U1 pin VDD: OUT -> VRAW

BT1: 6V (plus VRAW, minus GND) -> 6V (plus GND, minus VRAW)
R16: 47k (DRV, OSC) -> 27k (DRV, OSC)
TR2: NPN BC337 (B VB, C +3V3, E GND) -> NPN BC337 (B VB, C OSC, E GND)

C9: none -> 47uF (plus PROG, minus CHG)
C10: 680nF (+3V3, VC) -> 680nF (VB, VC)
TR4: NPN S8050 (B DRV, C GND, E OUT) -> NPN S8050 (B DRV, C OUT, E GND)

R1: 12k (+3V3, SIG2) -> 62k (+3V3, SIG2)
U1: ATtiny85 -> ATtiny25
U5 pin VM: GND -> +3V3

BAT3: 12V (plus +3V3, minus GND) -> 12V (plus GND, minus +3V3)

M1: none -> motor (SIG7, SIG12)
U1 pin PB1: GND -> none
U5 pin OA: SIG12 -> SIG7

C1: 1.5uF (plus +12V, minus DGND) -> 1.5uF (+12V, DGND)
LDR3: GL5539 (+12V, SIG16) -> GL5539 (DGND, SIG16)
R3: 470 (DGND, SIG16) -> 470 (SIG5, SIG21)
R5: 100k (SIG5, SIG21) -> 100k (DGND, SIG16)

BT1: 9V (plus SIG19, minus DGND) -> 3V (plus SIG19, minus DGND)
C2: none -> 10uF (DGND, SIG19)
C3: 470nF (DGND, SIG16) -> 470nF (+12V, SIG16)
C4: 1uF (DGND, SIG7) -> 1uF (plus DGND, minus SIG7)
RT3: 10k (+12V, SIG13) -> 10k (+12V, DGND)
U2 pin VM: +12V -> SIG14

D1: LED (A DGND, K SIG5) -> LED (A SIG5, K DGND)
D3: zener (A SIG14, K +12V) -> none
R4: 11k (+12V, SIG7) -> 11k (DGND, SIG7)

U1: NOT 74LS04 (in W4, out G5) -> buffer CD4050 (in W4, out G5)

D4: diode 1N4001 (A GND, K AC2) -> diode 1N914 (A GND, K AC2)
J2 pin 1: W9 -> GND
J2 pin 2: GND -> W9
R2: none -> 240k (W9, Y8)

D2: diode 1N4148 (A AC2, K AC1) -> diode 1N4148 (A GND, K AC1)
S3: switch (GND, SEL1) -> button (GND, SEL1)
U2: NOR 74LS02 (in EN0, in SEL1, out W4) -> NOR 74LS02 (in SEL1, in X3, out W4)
====
Your task: The complete material should be output once more, word for word.

Answer to the exercise:
U1 pin VDD: OUT -> VRAW

BT1: 6V (plus VRAW, minus GND) -> 6V (plus GND, minus VRAW)
R16: 47k (DRV, OSC) -> 27k (DRV, OSC)
TR2: NPN BC337 (B VB, C +3V3, E GND) -> NPN BC337 (B VB, C OSC, E GND)

C9: none -> 47uF (plus PROG, minus CHG)
C10: 680nF (+3V3, VC) -> 680nF (VB, VC)
TR4: NPN S8050 (B DRV, C GND, E OUT) -> NPN S8050 (B DRV, C OUT, E GND)

R1: 12k (+3V3, SIG2) -> 62k (+3V3, SIG2)
U1: ATtiny85 -> ATtiny25
U5 pin VM: GND -> +3V3

BAT3: 12V (plus +3V3, minus GND) -> 12V (plus GND, minus +3V3)

M1: none -> motor (SIG7, SIG12)
U1 pin PB1: GND -> none
U5 pin OA: SIG12 -> SIG7

C1: 1.5uF (plus +12V, minus DGND) -> 1.5uF (+12V, DGND)
LDR3: GL5539 (+12V, SIG16) -> GL5539 (DGND, SIG16)
R3: 470 (DGND, SIG16) -> 470 (SIG5, SIG21)
R5: 100k (SIG5, SIG21) -> 100k (DGND, SIG16)

BT1: 9V (plus SIG19, minus DGND) -> 3V (plus SIG19, minus DGND)
C2: none -> 10uF (DGND, SIG19)
C3: 470nF (DGND, SIG16) -> 470nF (+12V, SIG16)
C4: 1uF (DGND, SIG7) -> 1uF (plus DGND, minus SIG7)
RT3: 10k (+12V, SIG13) -> 10k (+12V, DGND)
U2 pin VM: +12V -> SIG14

D1: LED (A DGND, K SIG5) -> LED (A SIG5, K DGND)
D3: zener (A SIG14, K +12V) -> none
R4: 11k (+12V, SIG7) -> 11k (DGND, SIG7)

U1: NOT 74LS04 (in W4, out G5) -> buffer CD4050 (in W4, out G5)

D4: diode 1N4001 (A GND, K AC2) -> diode 1N914 (A GND, K AC2)
J2 pin 1: W9 -> GND
J2 pin 2: GND -> W9
R2: none -> 240k (W9, Y8)

D2: diode 1N4148 (A AC2, K AC1) -> diode 1N4148 (A GND, K AC1)
S3: switch (GND, SEL1) -> button (GND, SEL1)
U2: NOR 74LS02 (in EN0, in SEL1, out W4) -> NOR 74LS02 (in SEL1, in X3, out W4)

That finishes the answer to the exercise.